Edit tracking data
#####
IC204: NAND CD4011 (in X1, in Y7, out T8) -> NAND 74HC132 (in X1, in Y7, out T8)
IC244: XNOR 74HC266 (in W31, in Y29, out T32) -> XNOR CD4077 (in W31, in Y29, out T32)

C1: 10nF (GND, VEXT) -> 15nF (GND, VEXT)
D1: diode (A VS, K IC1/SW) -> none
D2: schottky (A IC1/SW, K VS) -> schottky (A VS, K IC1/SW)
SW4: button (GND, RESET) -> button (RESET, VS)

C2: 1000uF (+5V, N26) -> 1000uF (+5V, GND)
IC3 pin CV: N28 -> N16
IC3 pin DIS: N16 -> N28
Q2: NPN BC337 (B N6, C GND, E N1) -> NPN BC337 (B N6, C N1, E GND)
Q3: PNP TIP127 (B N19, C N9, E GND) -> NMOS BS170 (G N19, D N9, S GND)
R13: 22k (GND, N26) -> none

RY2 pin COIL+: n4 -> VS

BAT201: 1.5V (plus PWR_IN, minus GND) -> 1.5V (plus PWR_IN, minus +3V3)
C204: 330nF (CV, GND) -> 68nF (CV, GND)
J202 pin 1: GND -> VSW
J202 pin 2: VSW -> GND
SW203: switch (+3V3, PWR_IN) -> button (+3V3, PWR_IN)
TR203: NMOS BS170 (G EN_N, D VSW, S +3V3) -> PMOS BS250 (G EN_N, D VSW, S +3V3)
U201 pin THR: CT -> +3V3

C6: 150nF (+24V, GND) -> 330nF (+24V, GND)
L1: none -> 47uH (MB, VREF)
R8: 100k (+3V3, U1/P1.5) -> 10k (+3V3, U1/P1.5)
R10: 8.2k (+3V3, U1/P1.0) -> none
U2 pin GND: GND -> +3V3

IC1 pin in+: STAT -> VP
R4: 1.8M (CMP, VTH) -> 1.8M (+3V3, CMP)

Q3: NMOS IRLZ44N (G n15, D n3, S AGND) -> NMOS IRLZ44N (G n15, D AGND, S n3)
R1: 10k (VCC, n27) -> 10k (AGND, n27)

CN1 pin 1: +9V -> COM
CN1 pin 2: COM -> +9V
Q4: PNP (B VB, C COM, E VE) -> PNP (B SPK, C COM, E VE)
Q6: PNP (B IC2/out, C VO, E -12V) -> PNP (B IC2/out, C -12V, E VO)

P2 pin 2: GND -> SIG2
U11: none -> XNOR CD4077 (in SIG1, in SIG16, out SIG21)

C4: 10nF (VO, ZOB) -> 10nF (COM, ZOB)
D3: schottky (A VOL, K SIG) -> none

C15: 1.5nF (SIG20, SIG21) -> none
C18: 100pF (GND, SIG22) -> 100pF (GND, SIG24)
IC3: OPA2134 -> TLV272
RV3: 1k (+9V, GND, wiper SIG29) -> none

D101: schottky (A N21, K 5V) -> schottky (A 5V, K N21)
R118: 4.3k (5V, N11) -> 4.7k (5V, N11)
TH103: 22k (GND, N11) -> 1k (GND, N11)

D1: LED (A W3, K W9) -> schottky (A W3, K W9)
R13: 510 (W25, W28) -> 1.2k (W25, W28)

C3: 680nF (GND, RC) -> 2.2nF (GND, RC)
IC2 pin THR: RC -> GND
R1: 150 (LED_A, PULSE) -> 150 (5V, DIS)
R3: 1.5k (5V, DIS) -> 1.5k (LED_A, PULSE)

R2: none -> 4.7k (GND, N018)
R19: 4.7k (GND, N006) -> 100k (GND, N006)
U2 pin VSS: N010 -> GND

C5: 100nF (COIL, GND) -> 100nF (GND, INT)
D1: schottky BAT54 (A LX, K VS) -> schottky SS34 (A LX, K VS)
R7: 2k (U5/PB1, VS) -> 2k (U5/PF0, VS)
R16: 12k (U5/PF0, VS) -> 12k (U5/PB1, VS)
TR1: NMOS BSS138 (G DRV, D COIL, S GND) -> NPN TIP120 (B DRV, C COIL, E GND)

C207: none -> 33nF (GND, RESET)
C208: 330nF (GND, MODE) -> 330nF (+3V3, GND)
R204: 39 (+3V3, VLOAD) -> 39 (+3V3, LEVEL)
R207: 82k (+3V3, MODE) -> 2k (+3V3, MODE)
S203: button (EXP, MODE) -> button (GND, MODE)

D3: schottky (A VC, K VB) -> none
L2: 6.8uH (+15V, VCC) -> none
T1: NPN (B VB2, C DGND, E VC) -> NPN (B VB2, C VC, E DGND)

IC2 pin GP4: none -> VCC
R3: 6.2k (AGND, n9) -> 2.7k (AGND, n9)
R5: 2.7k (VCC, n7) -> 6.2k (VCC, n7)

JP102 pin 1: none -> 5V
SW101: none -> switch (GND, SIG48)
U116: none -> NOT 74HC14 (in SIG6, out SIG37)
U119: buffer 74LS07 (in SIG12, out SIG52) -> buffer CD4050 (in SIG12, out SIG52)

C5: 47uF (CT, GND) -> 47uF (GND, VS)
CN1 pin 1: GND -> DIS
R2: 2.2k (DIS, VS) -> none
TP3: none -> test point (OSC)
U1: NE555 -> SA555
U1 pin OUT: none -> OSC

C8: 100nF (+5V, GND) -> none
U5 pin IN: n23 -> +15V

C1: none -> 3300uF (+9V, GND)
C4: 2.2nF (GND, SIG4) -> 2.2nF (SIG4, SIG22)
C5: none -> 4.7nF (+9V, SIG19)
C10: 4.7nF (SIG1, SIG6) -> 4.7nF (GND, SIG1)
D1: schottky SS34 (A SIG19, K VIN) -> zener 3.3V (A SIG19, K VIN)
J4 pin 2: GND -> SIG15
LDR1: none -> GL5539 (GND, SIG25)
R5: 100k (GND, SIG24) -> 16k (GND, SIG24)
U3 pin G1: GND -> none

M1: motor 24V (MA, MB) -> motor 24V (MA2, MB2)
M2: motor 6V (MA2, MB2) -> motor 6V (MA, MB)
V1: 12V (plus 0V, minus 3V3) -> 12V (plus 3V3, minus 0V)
#####
Go through the data and copy each line exactly as it reads.

IC204: NAND CD4011 (in X1, in Y7, out T8) -> NAND 74HC132 (in X1, in Y7, out T8)
IC244: XNOR 74HC266 (in W31, in Y29, out T32) -> XNOR CD4077 (in W31, in Y29, out T32)

C1: 10nF (GND, VEXT) -> 15nF (GND, VEXT)
D1: diode (A VS, K IC1/SW) -> none
D2: schottky (A IC1/SW, K VS) -> schottky (A VS, K IC1/SW)
SW4: button (GND, RESET) -> button (RESET, VS)

C2: 1000uF (+5V, N26) -> 1000uF (+5V, GND)
IC3 pin CV: N28 -> N16
IC3 pin DIS: N16 -> N28
Q2: NPN BC337 (B N6, C GND, E N1) -> NPN BC337 (B N6, C N1, E GND)
Q3: PNP TIP127 (B N19, C N9, E GND) -> NMOS BS170 (G N19, D N9, S GND)
R13: 22k (GND, N26) -> none

RY2 pin COIL+: n4 -> VS

BAT201: 1.5V (plus PWR_IN, minus GND) -> 1.5V (plus PWR_IN, minus +3V3)
C204: 330nF (CV, GND) -> 68nF (CV, GND)
J202 pin 1: GND -> VSW
J202 pin 2: VSW -> GND
SW203: switch (+3V3, PWR_IN) -> button (+3V3, PWR_IN)
TR203: NMOS BS170 (G EN_N, D VSW, S +3V3) -> PMOS BS250 (G EN_N, D VSW, S +3V3)
U201 pin THR: CT -> +3V3

C6: 150nF (+24V, GND) -> 330nF (+24V, GND)
L1: none -> 47uH (MB, VREF)
R8: 100k (+3V3, U1/P1.5) -> 10k (+3V3, U1/P1.5)
R10: 8.2k (+3V3, U1/P1.0) -> none
U2 pin GND: GND -> +3V3

IC1 pin in+: STAT -> VP
R4: 1.8M (CMP, VTH) -> 1.8M (+3V3, CMP)

Q3: NMOS IRLZ44N (G n15, D n3, S AGND) -> NMOS IRLZ44N (G n15, D AGND, S n3)
R1: 10k (VCC, n27) -> 10k (AGND, n27)

CN1 pin 1: +9V -> COM
CN1 pin 2: COM -> +9V
Q4: PNP (B VB, C COM, E VE) -> PNP (B SPK, C COM, E VE)
Q6: PNP (B IC2/out, C VO, E -12V) -> PNP (B IC2/out, C -12V, E VO)

P2 pin 2: GND -> SIG2
U11: none -> XNOR CD4077 (in SIG1, in SIG16, out SIG21)

C4: 10nF (VO, ZOB) -> 10nF (COM, ZOB)
D3: schottky (A VOL, K SIG) -> none

C15: 1.5nF (SIG20, SIG21) -> none
C18: 100pF (GND, SIG22) -> 100pF (GND, SIG24)
IC3: OPA2134 -> TLV272
RV3: 1k (+9V, GND, wiper SIG29) -> none

D101: schottky (A N21, K 5V) -> schottky (A 5V, K N21)
R118: 4.3k (5V, N11) -> 4.7k (5V, N11)
TH103: 22k (GND, N11) -> 1k (GND, N11)

D1: LED (A W3, K W9) -> schottky (A W3, K W9)
R13: 510 (W25, W28) -> 1.2k (W25, W28)

C3: 680nF (GND, RC) -> 2.2nF (GND, RC)
IC2 pin THR: RC -> GND
R1: 150 (LED_A, PULSE) -> 150 (5V, DIS)
R3: 1.5k (5V, DIS) -> 1.5k (LED_A, PULSE)

R2: none -> 4.7k (GND, N018)
R19: 4.7k (GND, N006) -> 100k (GND, N006)
U2 pin VSS: N010 -> GND

C5: 100nF (COIL, GND) -> 100nF (GND, INT)
D1: schottky BAT54 (A LX, K VS) -> schottky SS34 (A LX, K VS)
R7: 2k (U5/PB1, VS) -> 2k (U5/PF0, VS)
R16: 12k (U5/PF0, VS) -> 12k (U5/PB1, VS)
TR1: NMOS BSS138 (G DRV, D COIL, S GND) -> NPN TIP120 (B DRV, C COIL, E GND)

C207: none -> 33nF (GND, RESET)
C208: 330nF (GND, MODE) -> 330nF (+3V3, GND)
R204: 39 (+3V3, VLOAD) -> 39 (+3V3, LEVEL)
R207: 82k (+3V3, MODE) -> 2k (+3V3, MODE)
S203: button (EXP, MODE) -> button (GND, MODE)

D3: schottky (A VC, K VB) -> none
L2: 6.8uH (+15V, VCC) -> none
T1: NPN (B VB2, C DGND, E VC) -> NPN (B VB2, C VC, E DGND)

IC2 pin GP4: none -> VCC
R3: 6.2k (AGND, n9) -> 2.7k (AGND, n9)
R5: 2.7k (VCC, n7) -> 6.2k (VCC, n7)

JP102 pin 1: none -> 5V
SW101: none -> switch (GND, SIG48)
U116: none -> NOT 74HC14 (in SIG6, out SIG37)
U119: buffer 74LS07 (in SIG12, out SIG52) -> buffer CD4050 (in SIG12, out SIG52)

C5: 47uF (CT, GND) -> 47uF (GND, VS)
CN1 pin 1: GND -> DIS
R2: 2.2k (DIS, VS) -> none
TP3: none -> test point (OSC)
U1: NE555 -> SA555
U1 pin OUT: none -> OSC

C8: 100nF (+5V, GND) -> none
U5 pin IN: n23 -> +15V

C1: none -> 3300uF (+9V, GND)
C4: 2.2nF (GND, SIG4) -> 2.2nF (SIG4, SIG22)
C5: none -> 4.7nF (+9V, SIG19)
C10: 4.7nF (SIG1, SIG6) -> 4.7nF (GND, SIG1)
D1: schottky SS34 (A SIG19, K VIN) -> zener 3.3V (A SIG19, K VIN)
J4 pin 2: GND -> SIG15
LDR1: none -> GL5539 (GND, SIG25)
R5: 100k (GND, SIG24) -> 16k (GND, SIG24)
U3 pin G1: GND -> none

M1: motor 24V (MA, MB) -> motor 24V (MA2, MB2)
M2: motor 6V (MA2, MB2) -> motor 6V (MA, MB)
V1: 12V (plus 0V, minus 3V3) -> 12V (plus 3V3, minus 0V)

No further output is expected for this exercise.